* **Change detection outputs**
# # #

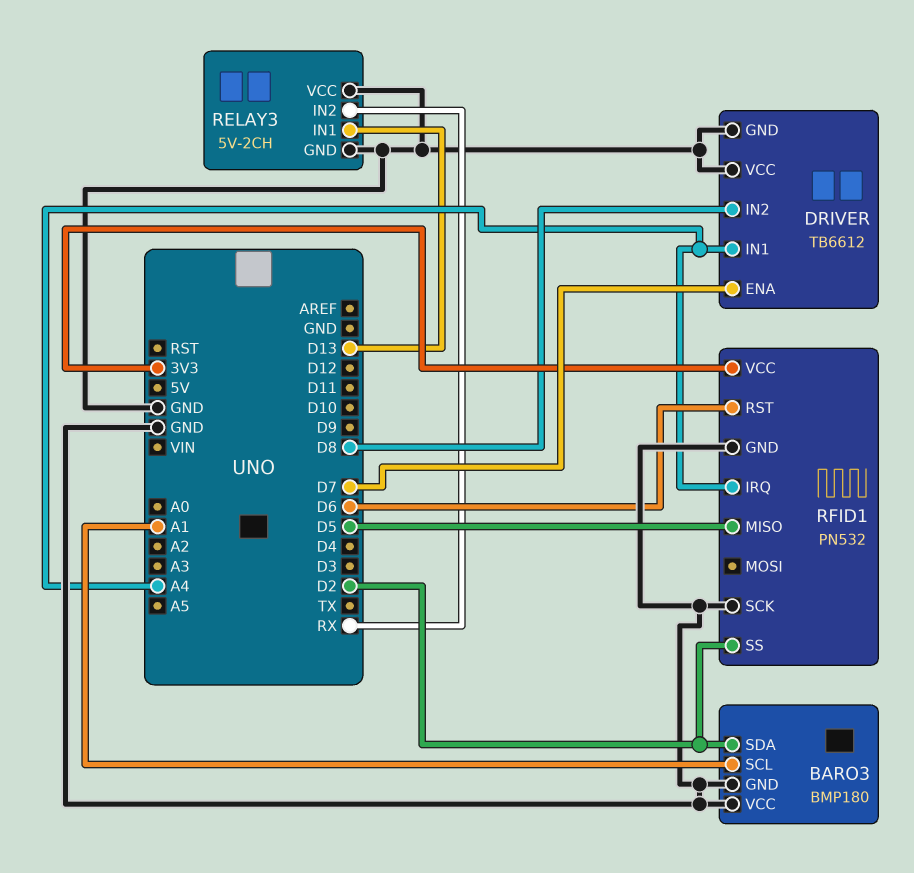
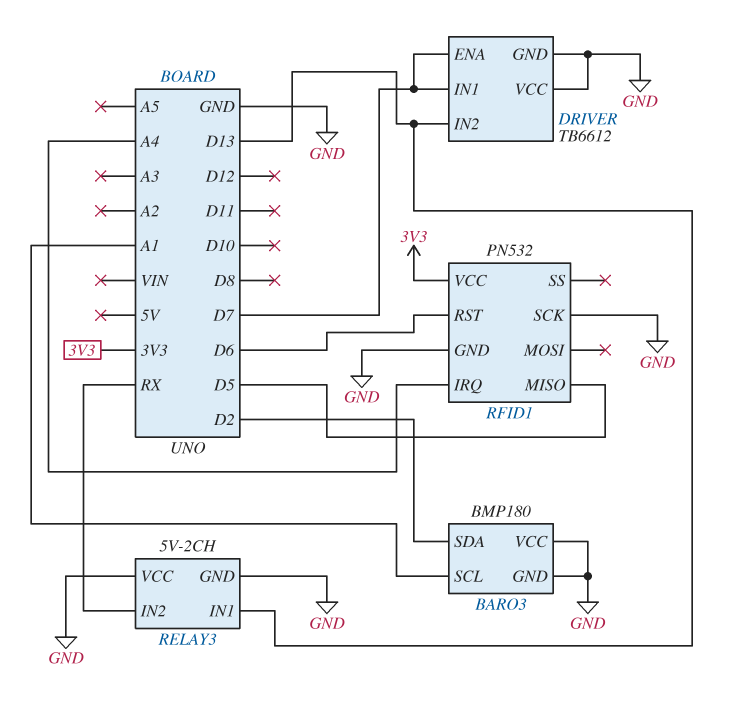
DRIVER pin IN1: A4 -> D7
DRIVER pin IN2: D8 -> D13
RFID1 pin SS: D2 -> none

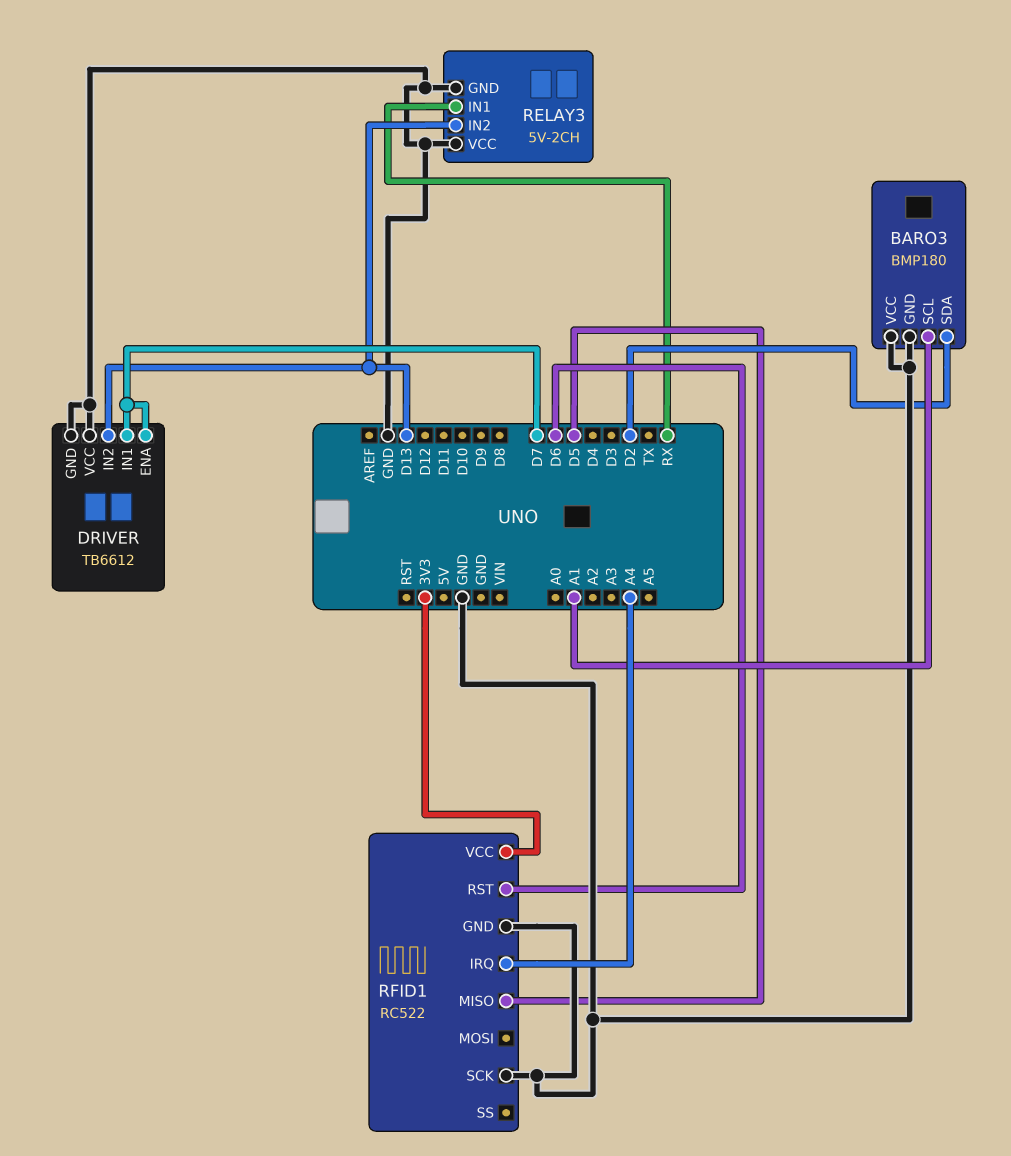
RELAY3 pin IN1: D13 -> RX
RELAY3 pin IN2: RX -> D13
RFID1: PN532 -> RC522

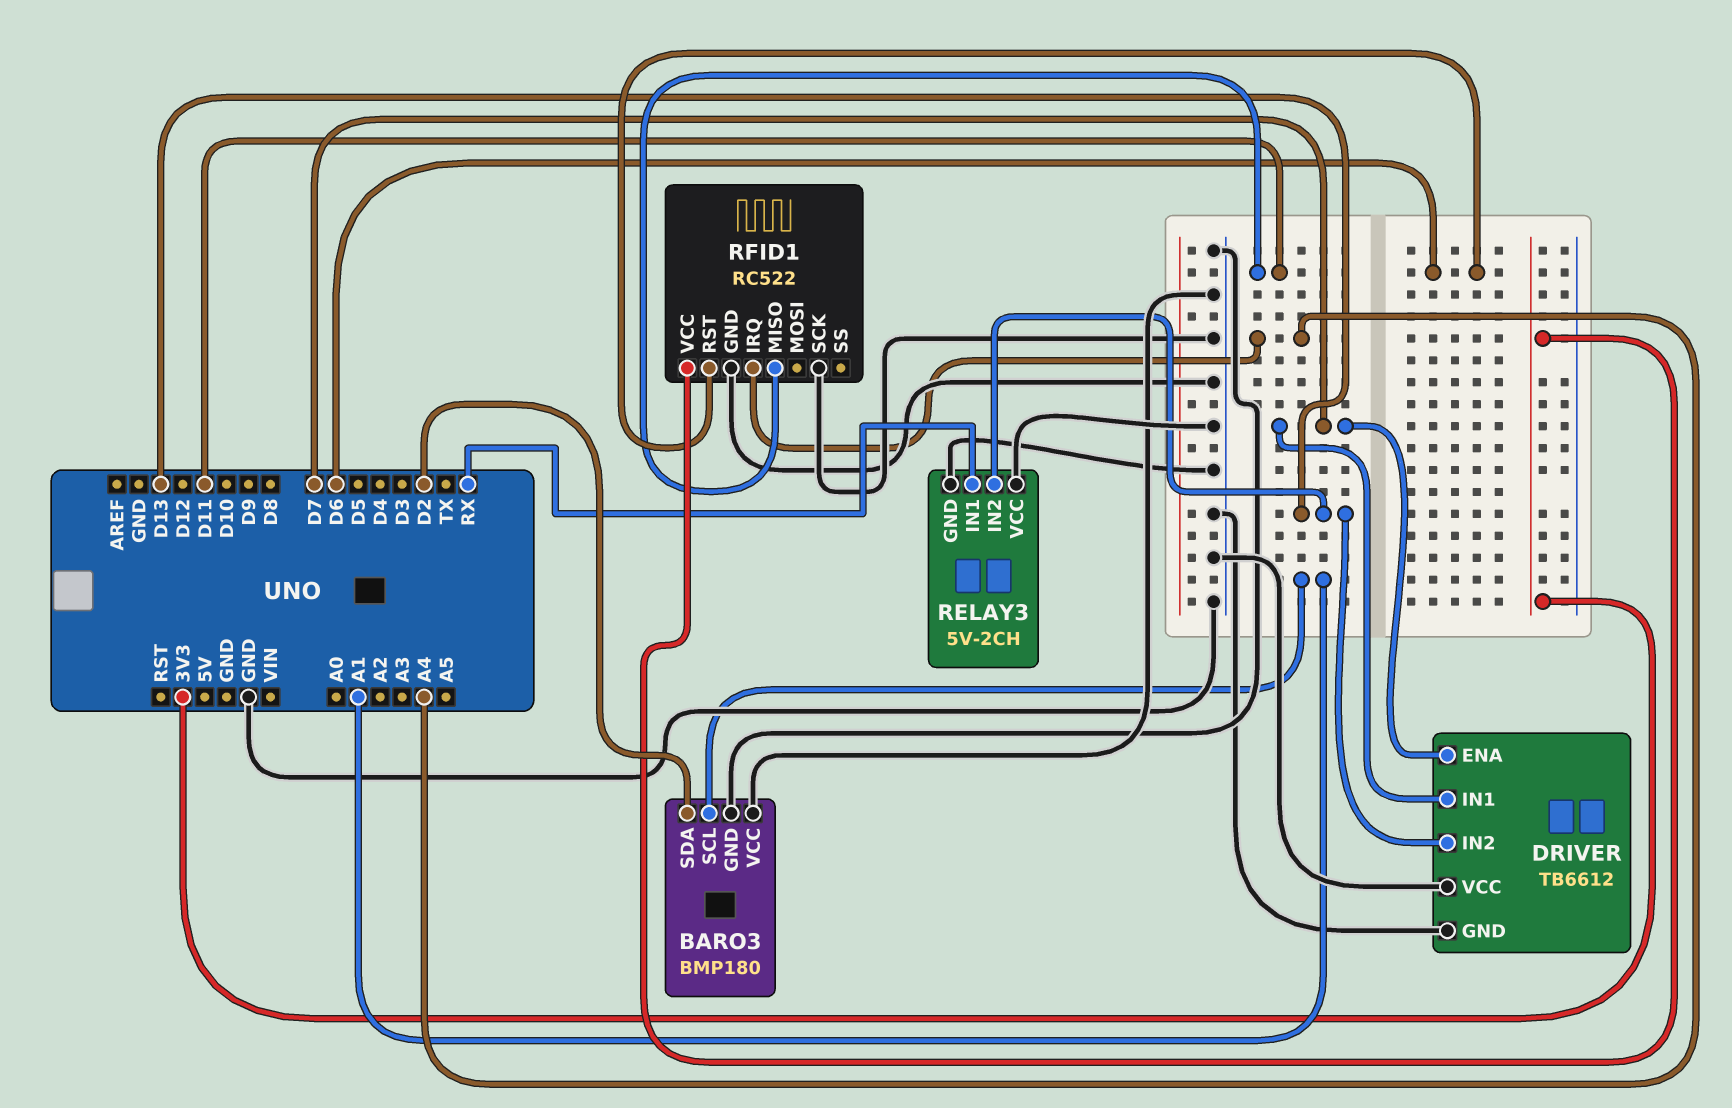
RFID1 pin MISO: D5 -> D11

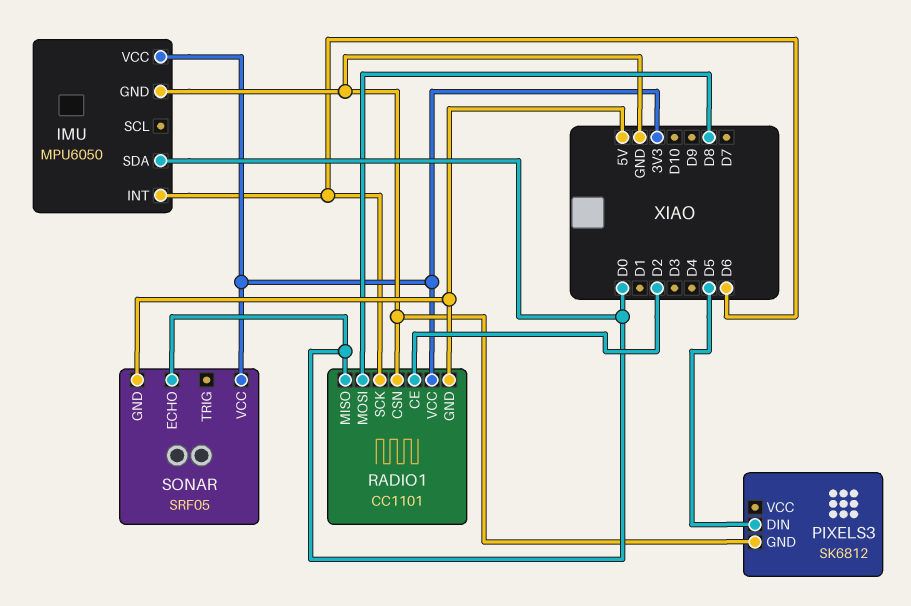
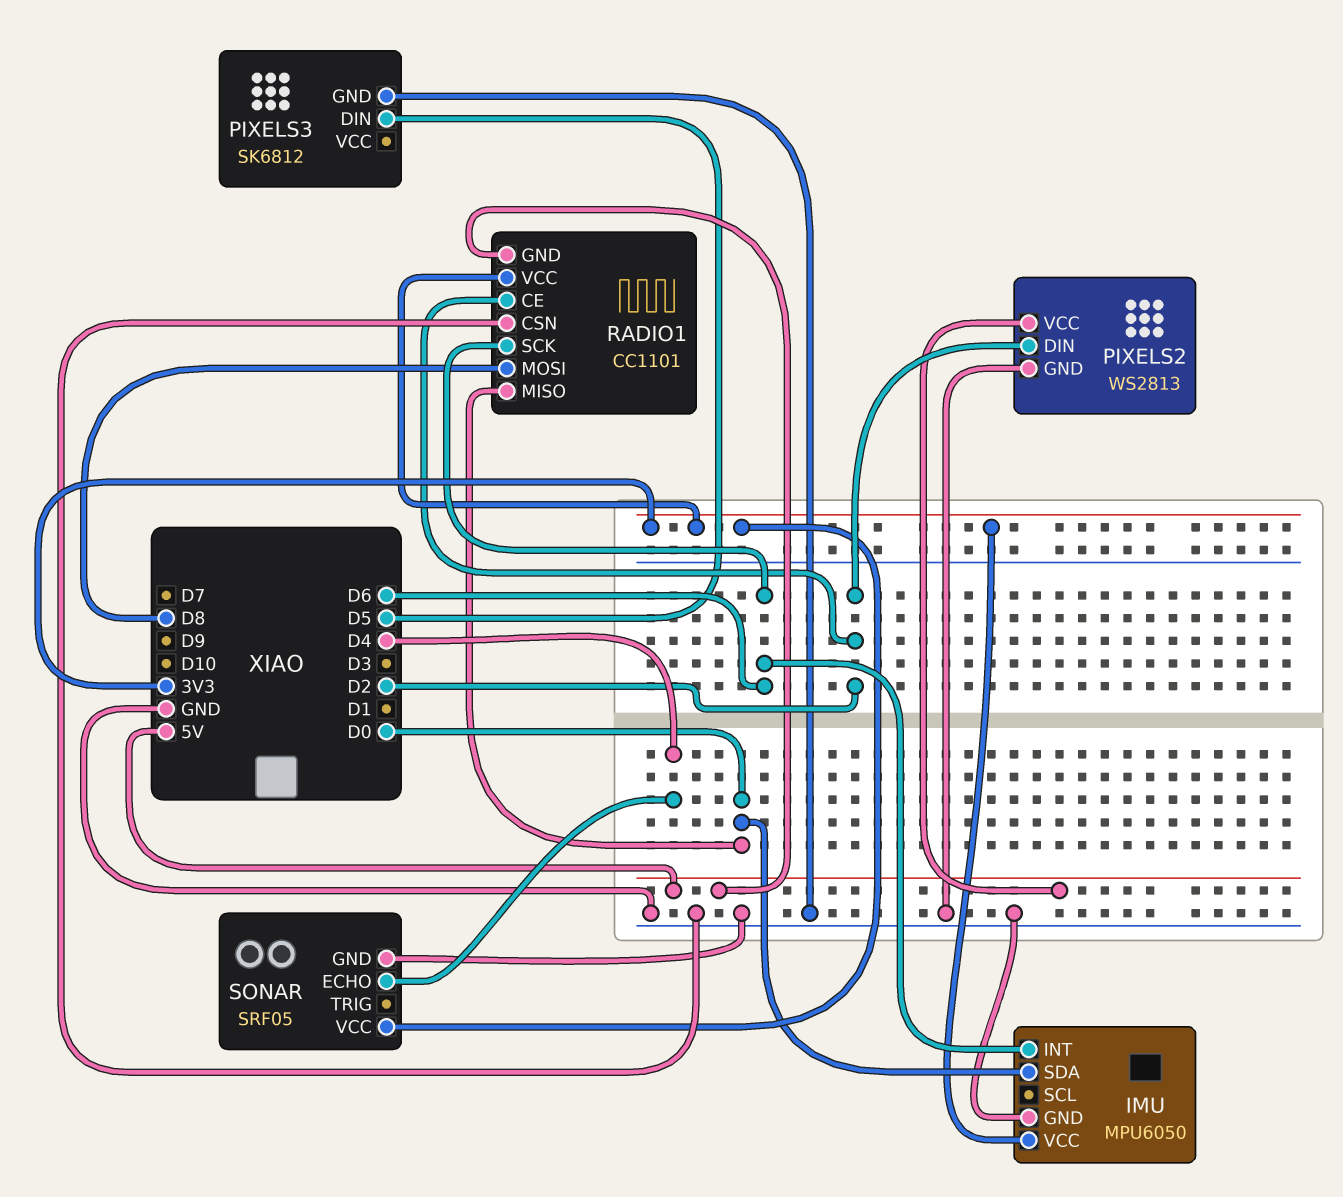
PIXELS2: none -> WS2813
PIXELS2 pin DIN: none -> D2
PIXELS2 pin GND: none -> GND
PIXELS2 pin VCC: none -> 5V
SONAR pin ECHO: D0 -> D4
SONAR pin GND: 5V -> GND

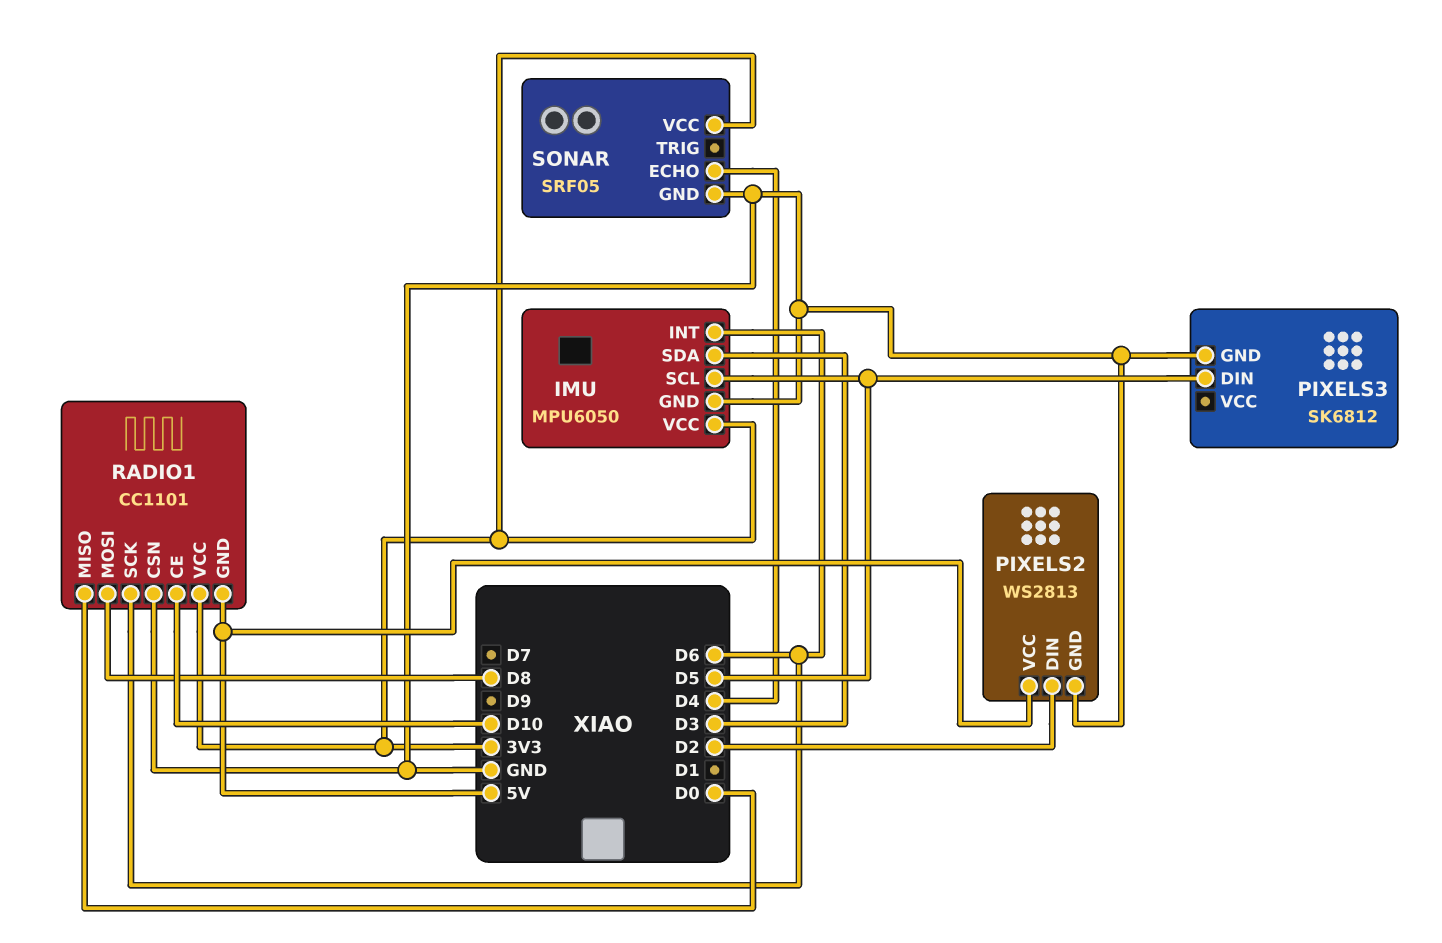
IMU pin SCL: none -> D5
IMU pin SDA: D0 -> D3
RADIO1 pin CE: D2 -> D10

# # #

* **Activity**
Leave out the pictures and retype every line above exactly.

* **Result of the task**
DRIVER pin IN1: A4 -> D7
DRIVER pin IN2: D8 -> D13
RFID1 pin SS: D2 -> none

RELAY3 pin IN1: D13 -> RX
RELAY3 pin IN2: RX -> D13
RFID1: PN532 -> RC522

RFID1 pin MISO: D5 -> D11

PIXELS2: none -> WS2813
PIXELS2 pin DIN: none -> D2
PIXELS2 pin GND: none -> GND
PIXELS2 pin VCC: none -> 5V
SONAR pin ECHO: D0 -> D4
SONAR pin GND: 5V -> GND

IMU pin SCL: none -> D5
IMU pin SDA: D0 -> D3
RADIO1 pin CE: D2 -> D10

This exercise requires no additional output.